[WHAT YOU ARE ASKED TO DO]
Once you reach the line containing "(117, 196) = (120, 152): blue" in the entries below, write out that line and each one after it down to the line containing "(408, 183) = (317, 163): purple", exactly and with nothing added.

[DATA]
____

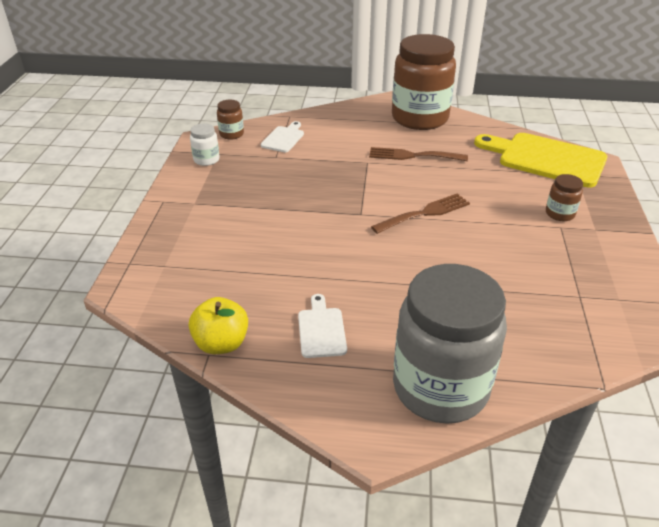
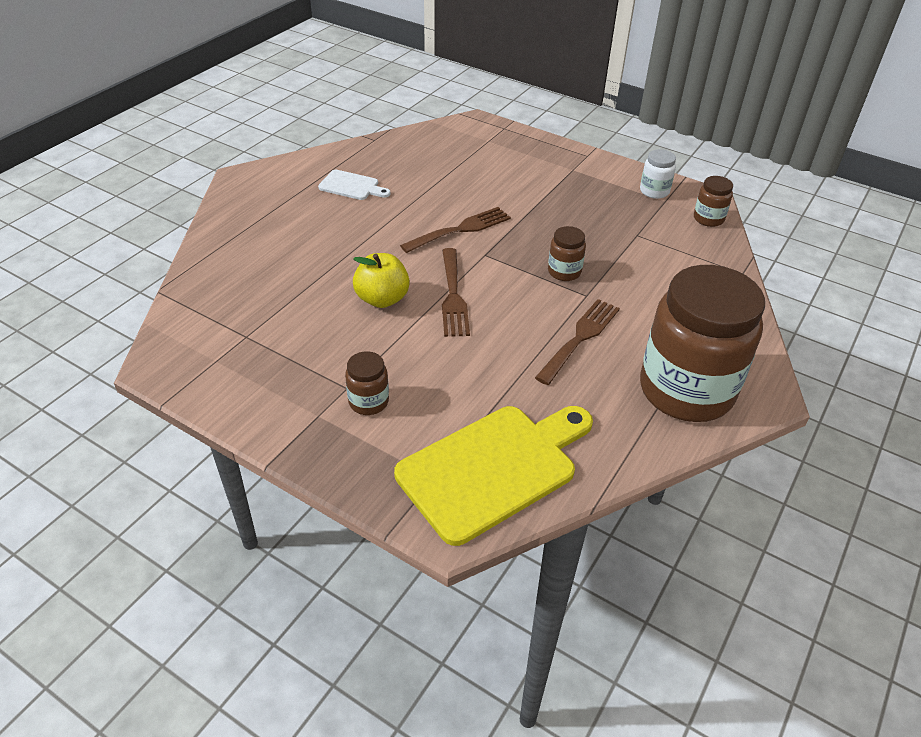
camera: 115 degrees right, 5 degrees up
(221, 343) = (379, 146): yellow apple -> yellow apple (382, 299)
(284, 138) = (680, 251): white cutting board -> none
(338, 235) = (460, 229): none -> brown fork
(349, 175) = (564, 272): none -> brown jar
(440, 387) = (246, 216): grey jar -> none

____

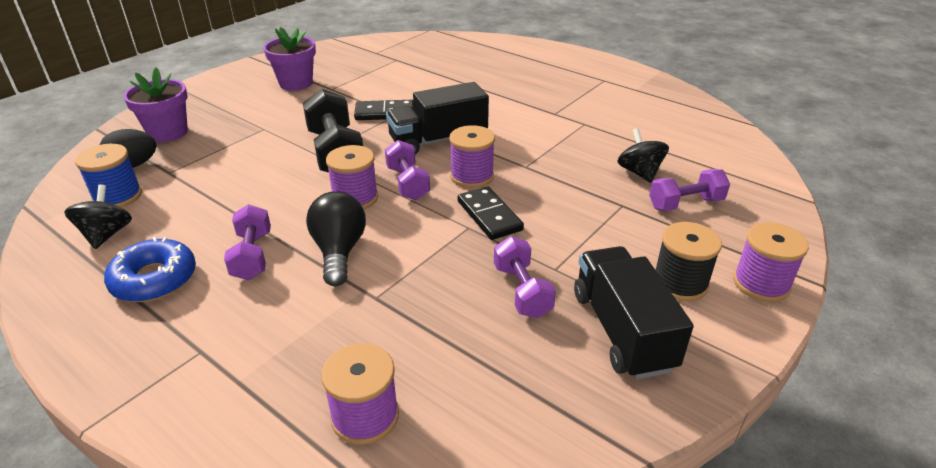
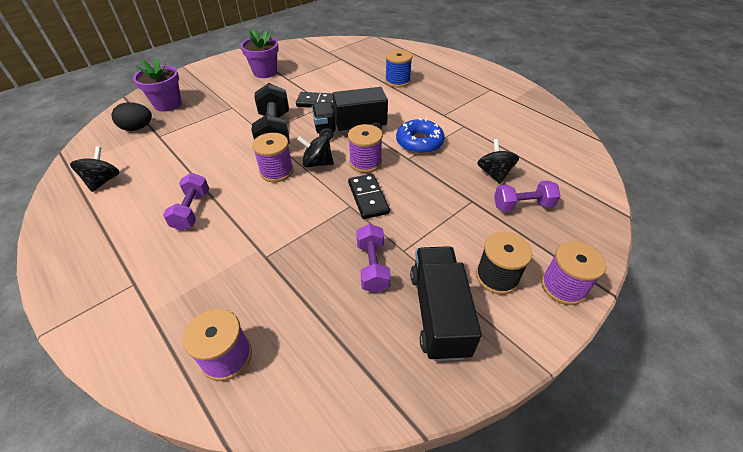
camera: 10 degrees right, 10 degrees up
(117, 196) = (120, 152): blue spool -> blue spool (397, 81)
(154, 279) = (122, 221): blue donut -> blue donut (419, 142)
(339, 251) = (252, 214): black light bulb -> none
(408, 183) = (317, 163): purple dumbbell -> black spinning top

____

[ANSWER TO THE EXERCISE]
(117, 196) = (120, 152): blue spool -> blue spool (397, 81)
(154, 279) = (122, 221): blue donut -> blue donut (419, 142)
(339, 251) = (252, 214): black light bulb -> none
(408, 183) = (317, 163): purple dumbbell -> black spinning top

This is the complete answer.